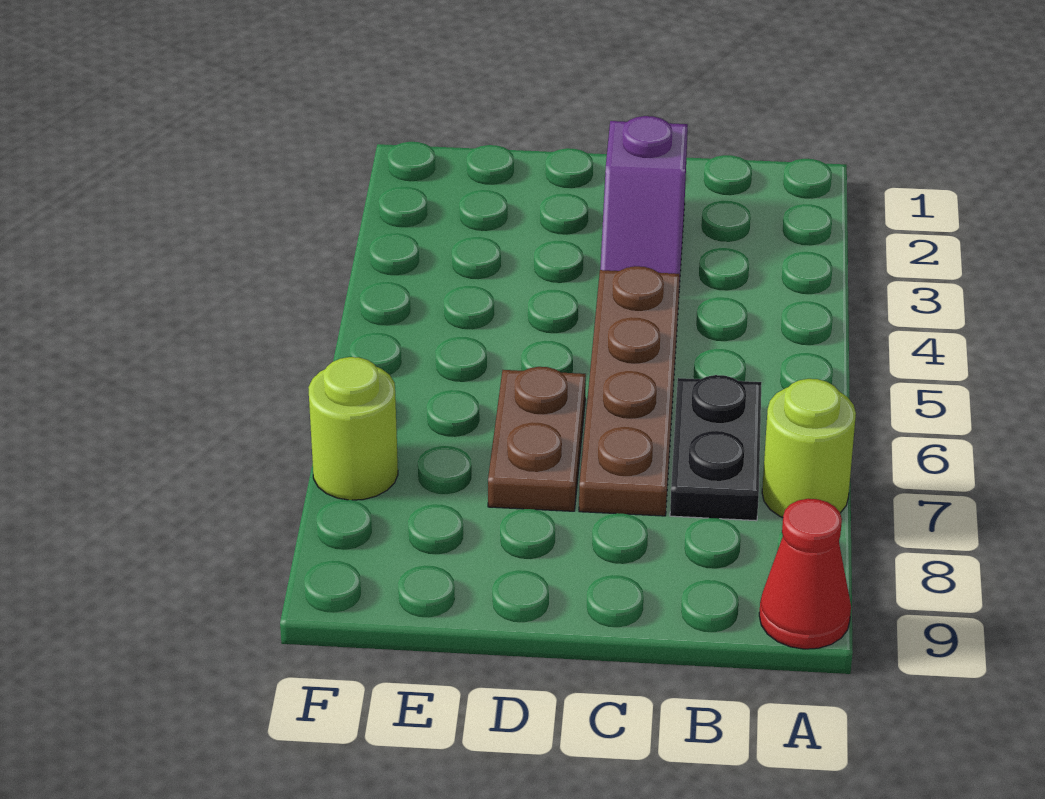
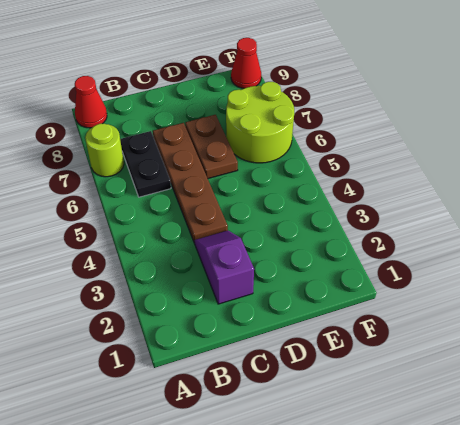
lime round brick F7 level 1 -> lime round brick E6:F7 level 1
none -> red cone F9 level 1

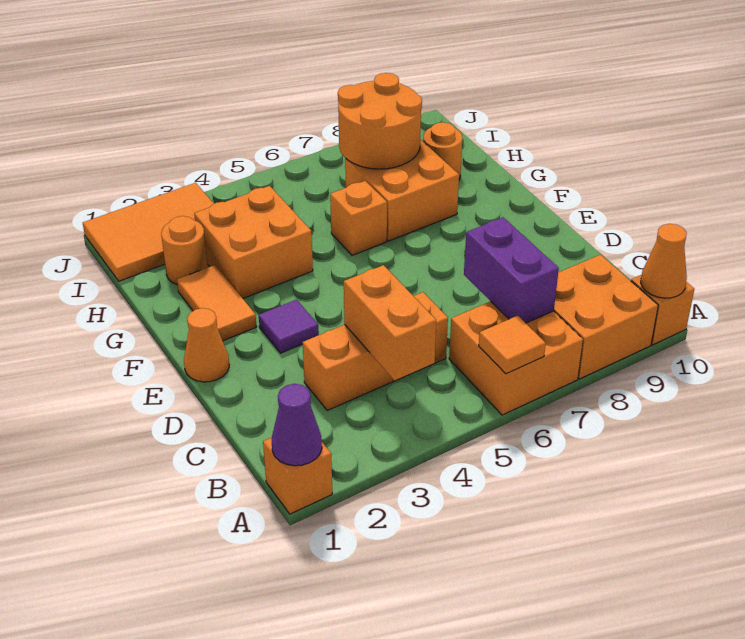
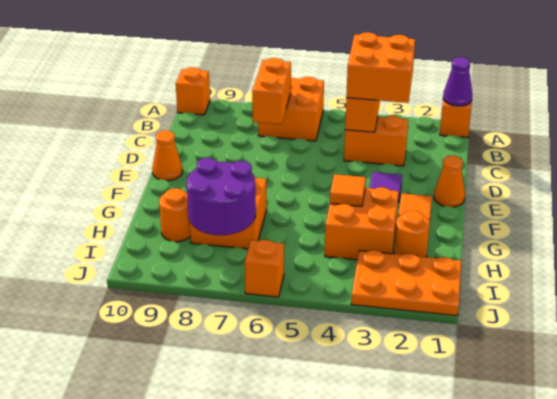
orange tile A6 level 2 -> orange tile G4 level 2
orange brick A8:B9 level 1 -> orange brick B3:C4 level 3
orange cone A10 level 2 -> orange cone E10 level 1
purple brick B7:C7 level 2 -> orange brick B7:C7 level 2
orange brick C3:C5 level 1 -> orange brick C3:C4 level 1
orange brick G6 level 1 -> orange brick J6 level 1
orange round brick H7:I8 level 2 -> purple round brick H7:I8 level 2
orange tile I1:J3 level 1 -> orange plate I1:J3 level 1

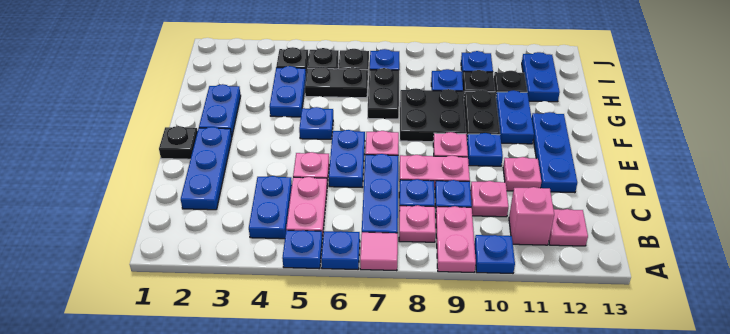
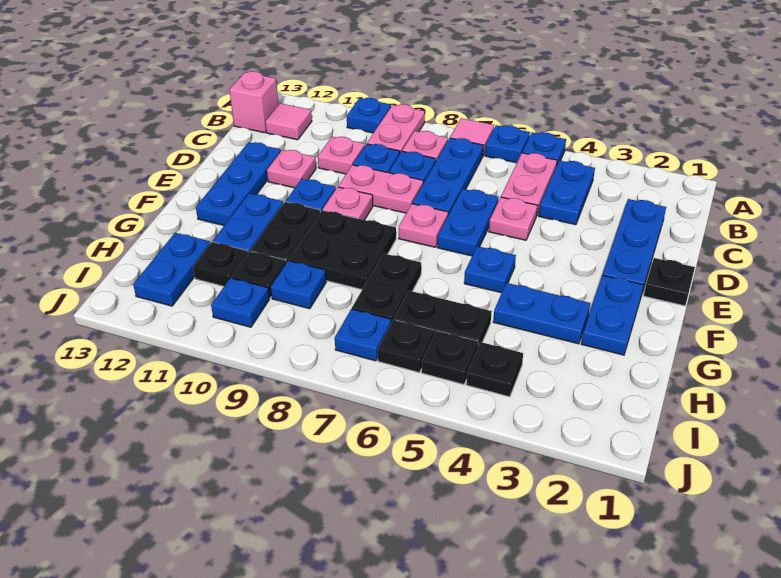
pink brick B11 level 1 -> pink brick B13 level 1
pink plate B12 level 1 -> pink tile B12 level 1
blue plate G4:H4 level 1 -> blue plate G3:G4 level 1

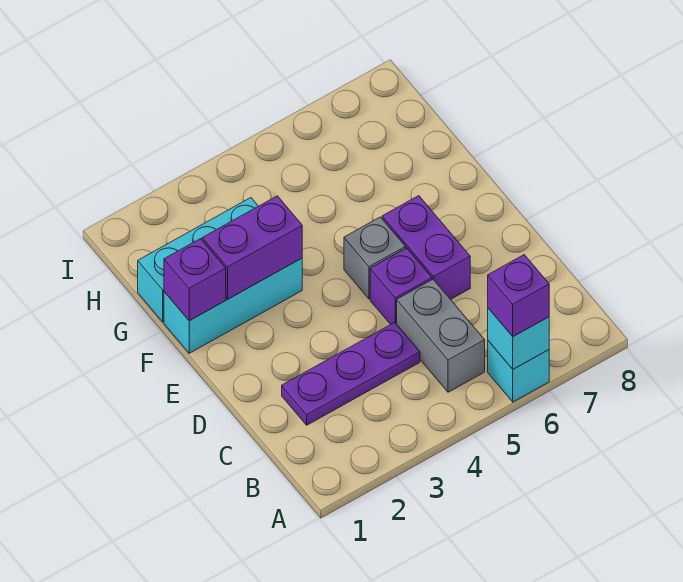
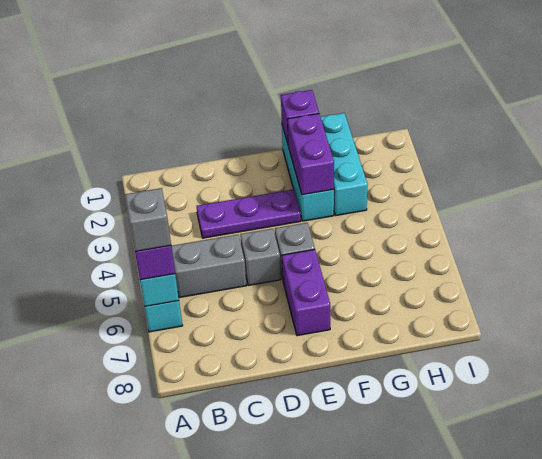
none -> grey brick A6 level 4
purple plate C2:C4 level 1 -> purple plate C3:E3 level 1
purple brick D5 level 1 -> grey brick D5 level 1
purple brick D6:E6 level 1 -> purple brick E6:E7 level 1

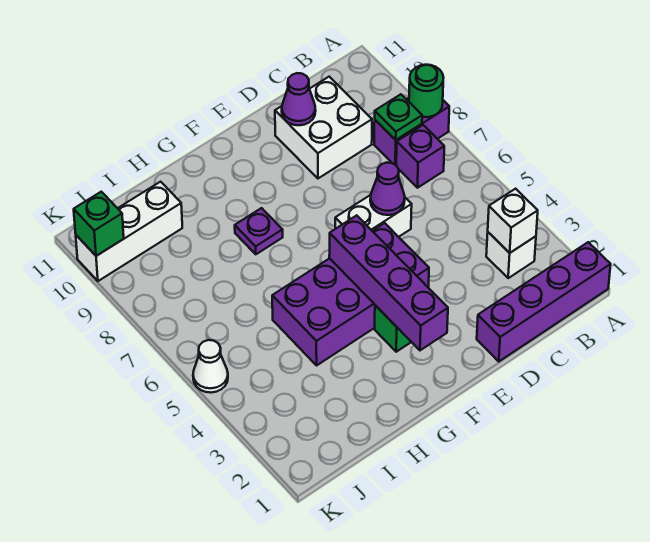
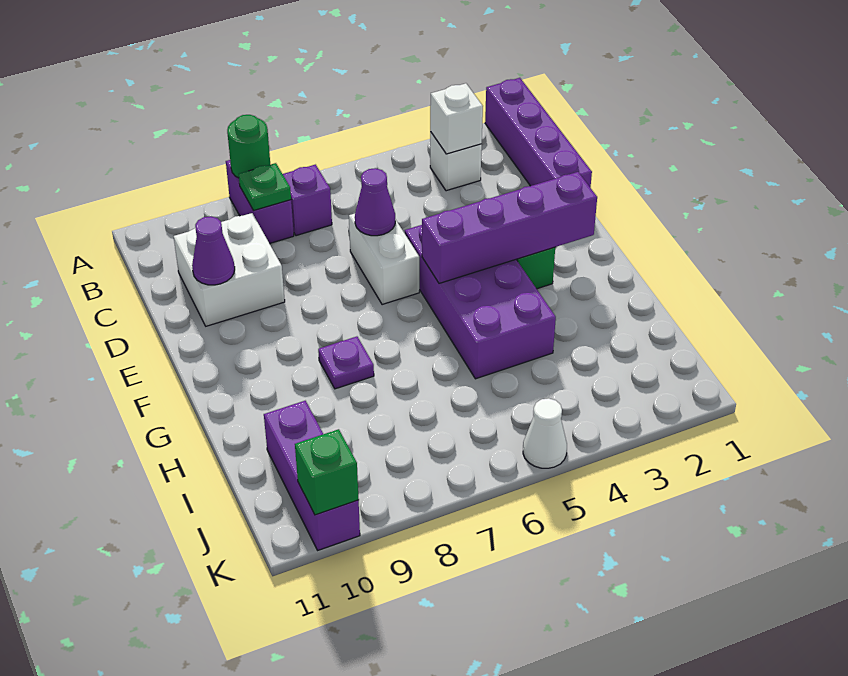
white brick I10:K10 level 1 -> purple brick I10:K10 level 1

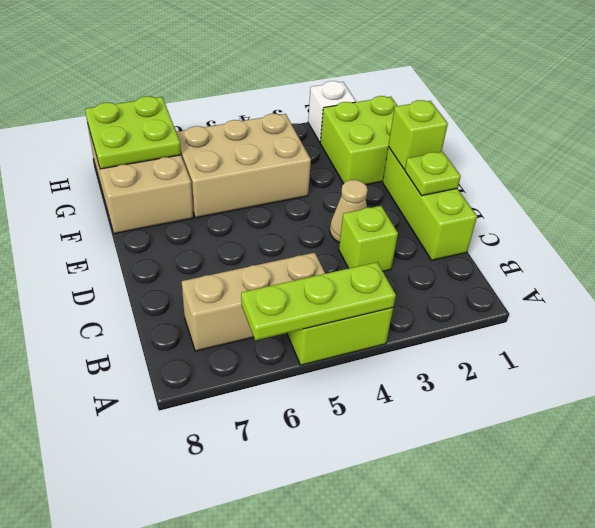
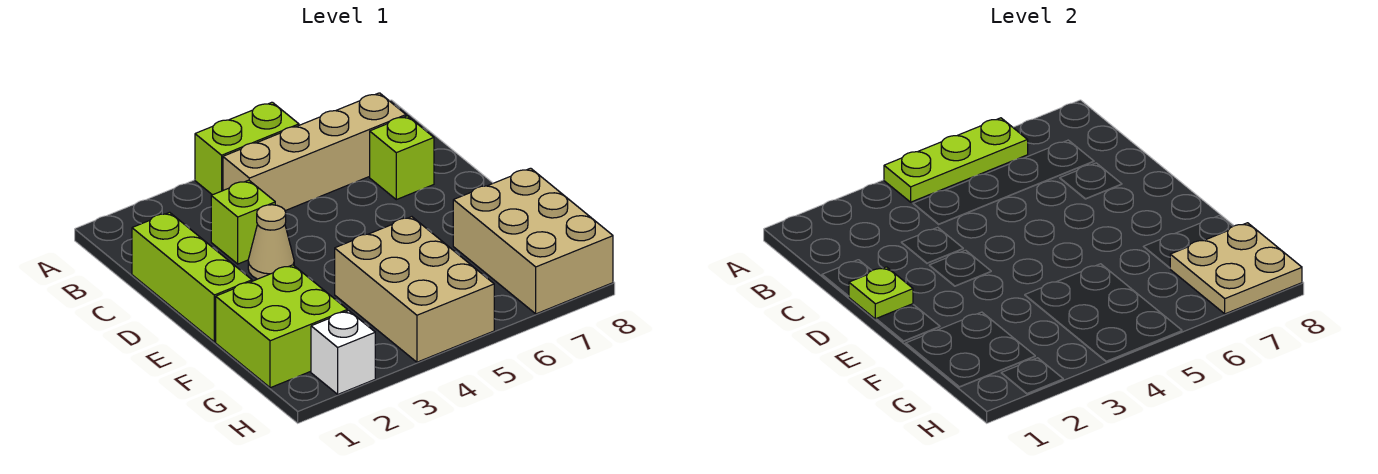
tan brick B5:B7 level 1 -> tan brick B4:B7 level 1
lime brick E1 level 2 -> lime brick C7 level 1
tan brick F4:G6 level 1 -> tan brick F4:H5 level 1
lime plate G7:H8 level 2 -> tan plate G7:H8 level 2

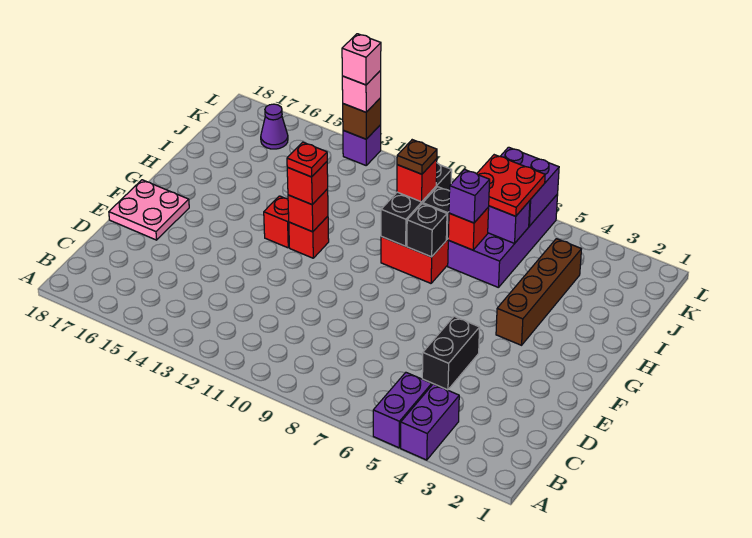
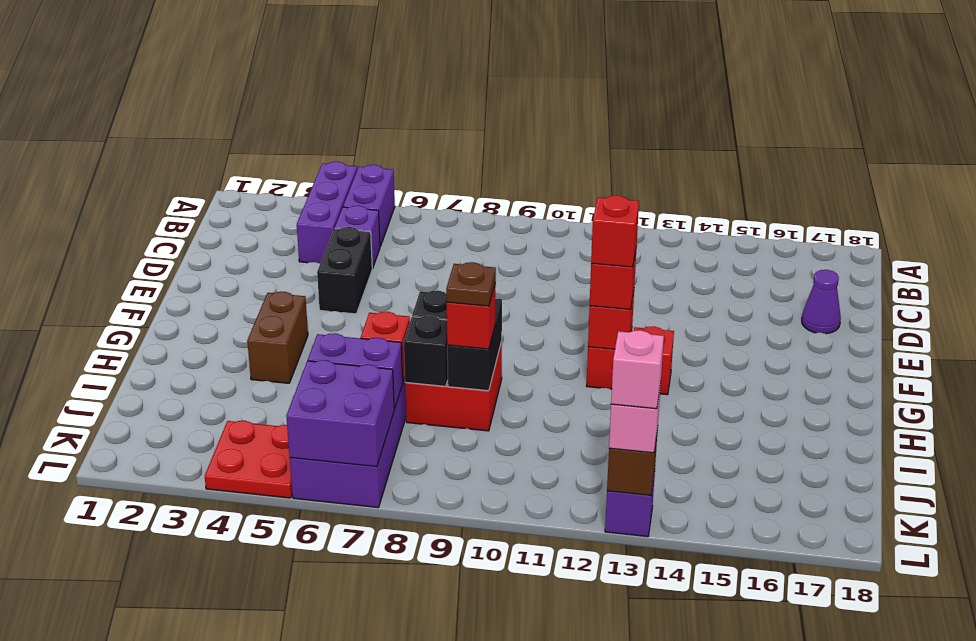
purple brick A4:B4 level 1 -> purple brick A4:C4 level 1
pink plate E17:F18 level 1 -> none
brown brick G4:J4 level 1 -> brown brick G4:H4 level 1
red plate G12 level 4 -> red brick G12 level 4
black brick H9:J9 level 2 -> black brick H9:I9 level 2
purple brick I7 level 3 -> purple brick C5 level 1
red plate J6:K7 level 3 -> red plate K4:L5 level 1
purple cone K16 level 1 -> purple cone D17 level 1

**TASK TO CARRY OUT:** Show each line of the material above where "round" occurs.

**FINISHED EXERCISE:**
lime round brick F7 level 1 -> lime round brick E6:F7 level 1
orange round brick H7:I8 level 2 -> purple round brick H7:I8 level 2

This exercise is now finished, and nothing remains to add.